* _Exercise brief_
Write out the opening lines of the data word for word, up to and including the line with "C5: 100nF (GND, VS) -> 100nF (U3/OA, VS)", and leave every picture and every later line out.
*** Begin section ***
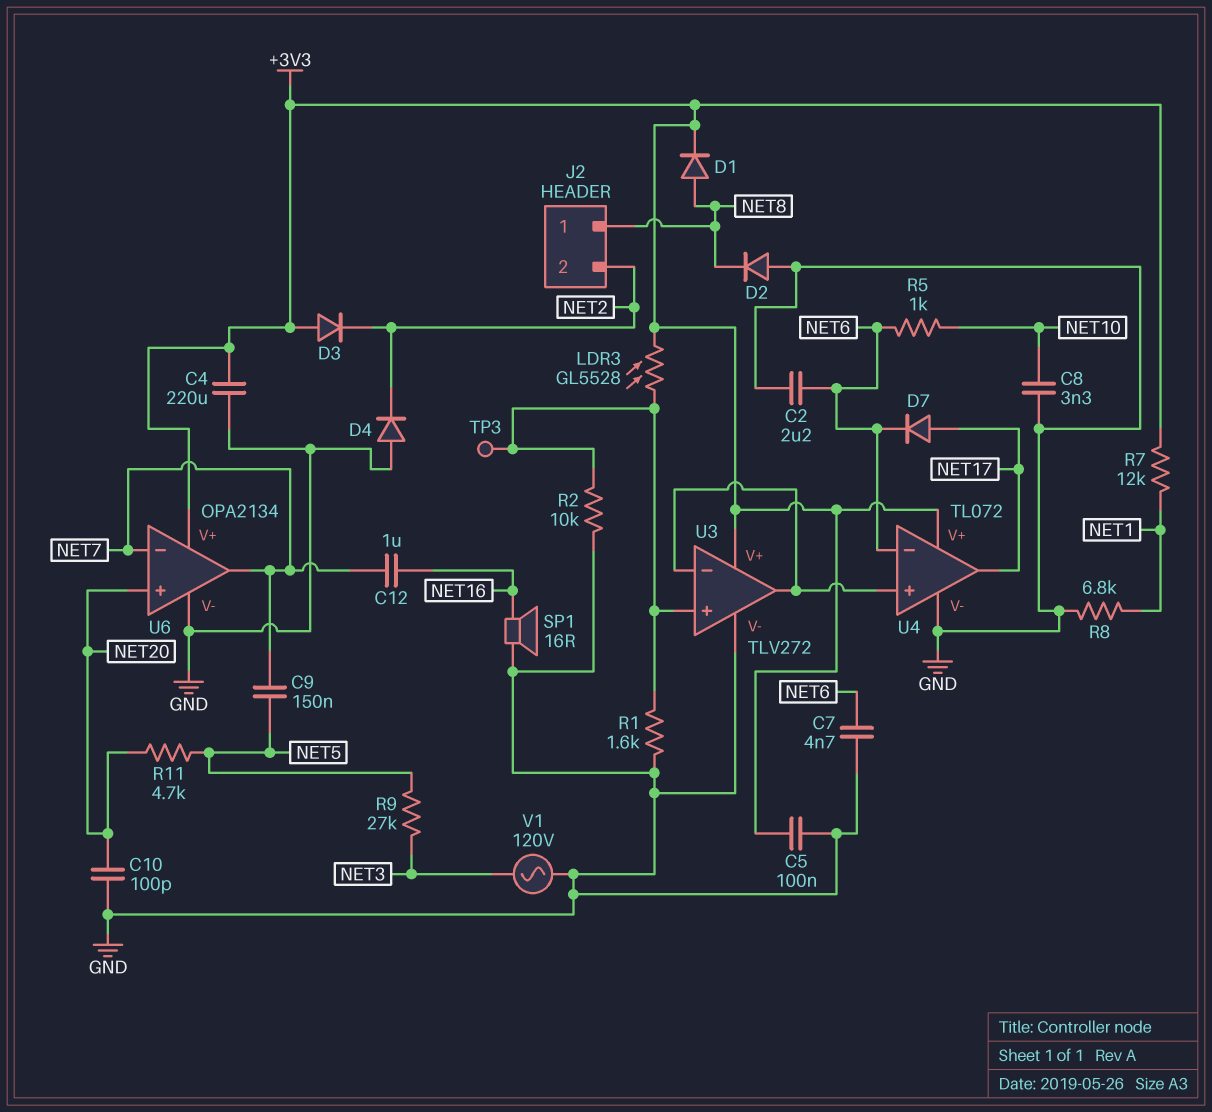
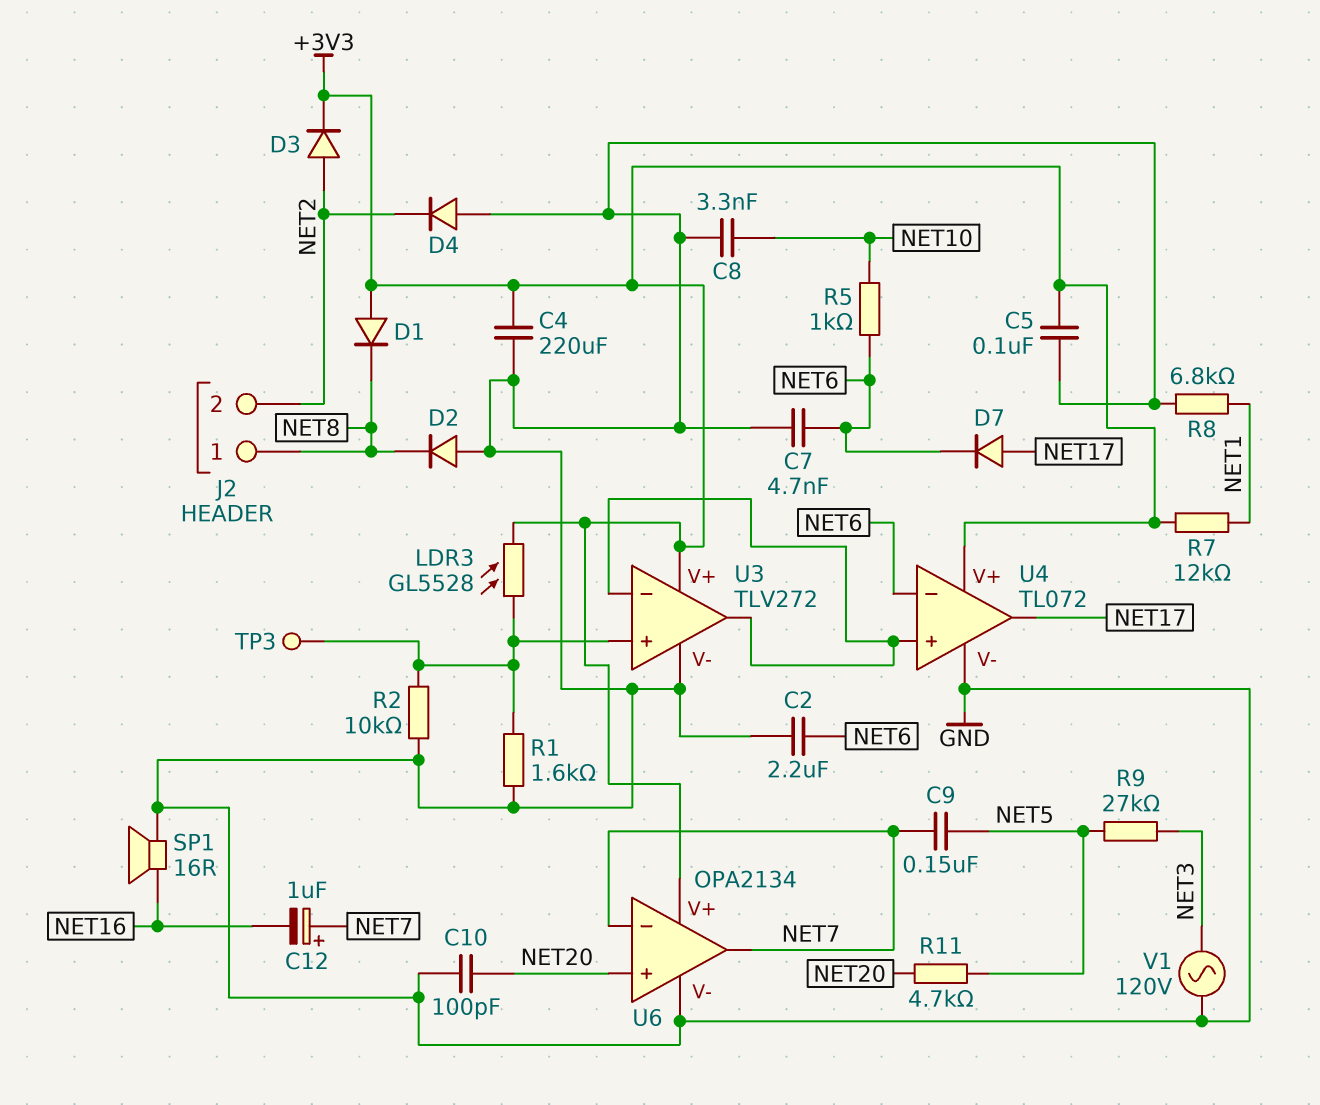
C12: 1uF (NET7, NET16) -> 1uF (plus NET7, minus NET16)
D1: diode (A NET8, K +3V3) -> diode (A +3V3, K NET8)
D3: diode (A +3V3, K NET2) -> diode (A NET2, K +3V3)

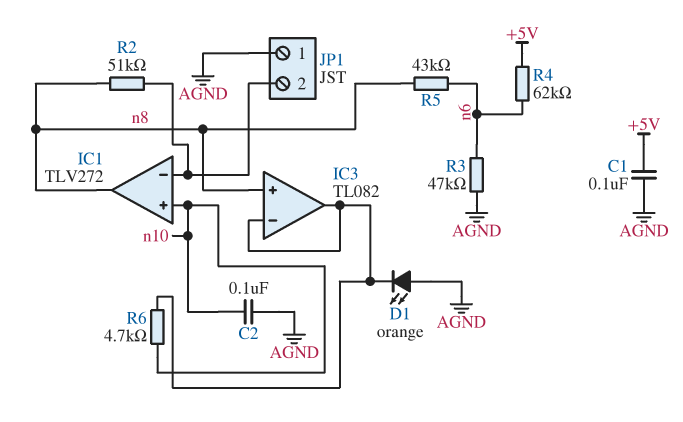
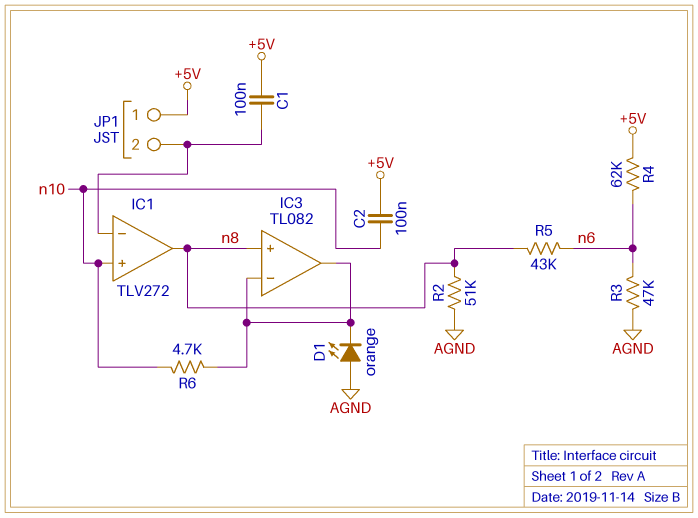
C1: 100nF (+5V, AGND) -> 100nF (+5V, IC1/in-)
C2: 100nF (AGND, n10) -> 100nF (+5V, n10)
JP1 pin 1: AGND -> +5V
R2: 51k (IC1/in-, n8) -> 51k (AGND, n8)

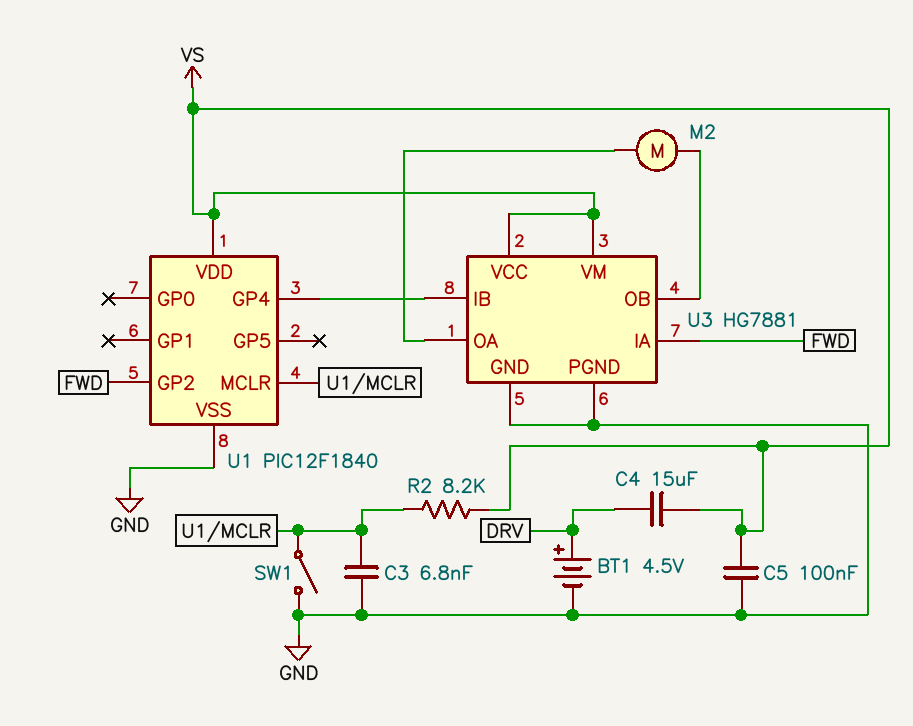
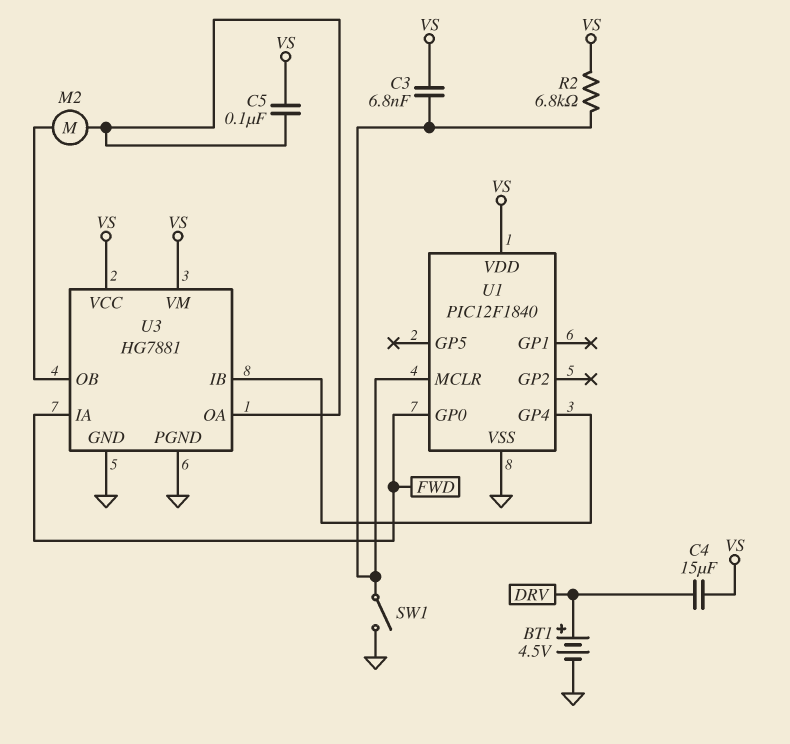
C3: 6.8nF (GND, U1/MCLR) -> 6.8nF (U1/MCLR, VS)
C5: 100nF (GND, VS) -> 100nF (U3/OA, VS)
R2: 8.2k (U1/MCLR, VS) -> 6.8k (U1/MCLR, VS)
U1 pin GP0: none -> FWD
U1 pin GP2: FWD -> none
*** End section ***
* _Exercise solution_
C12: 1uF (NET7, NET16) -> 1uF (plus NET7, minus NET16)
D1: diode (A NET8, K +3V3) -> diode (A +3V3, K NET8)
D3: diode (A +3V3, K NET2) -> diode (A NET2, K +3V3)

C1: 100nF (+5V, AGND) -> 100nF (+5V, IC1/in-)
C2: 100nF (AGND, n10) -> 100nF (+5V, n10)
JP1 pin 1: AGND -> +5V
R2: 51k (IC1/in-, n8) -> 51k (AGND, n8)

C3: 6.8nF (GND, U1/MCLR) -> 6.8nF (U1/MCLR, VS)
C5: 100nF (GND, VS) -> 100nF (U3/OA, VS)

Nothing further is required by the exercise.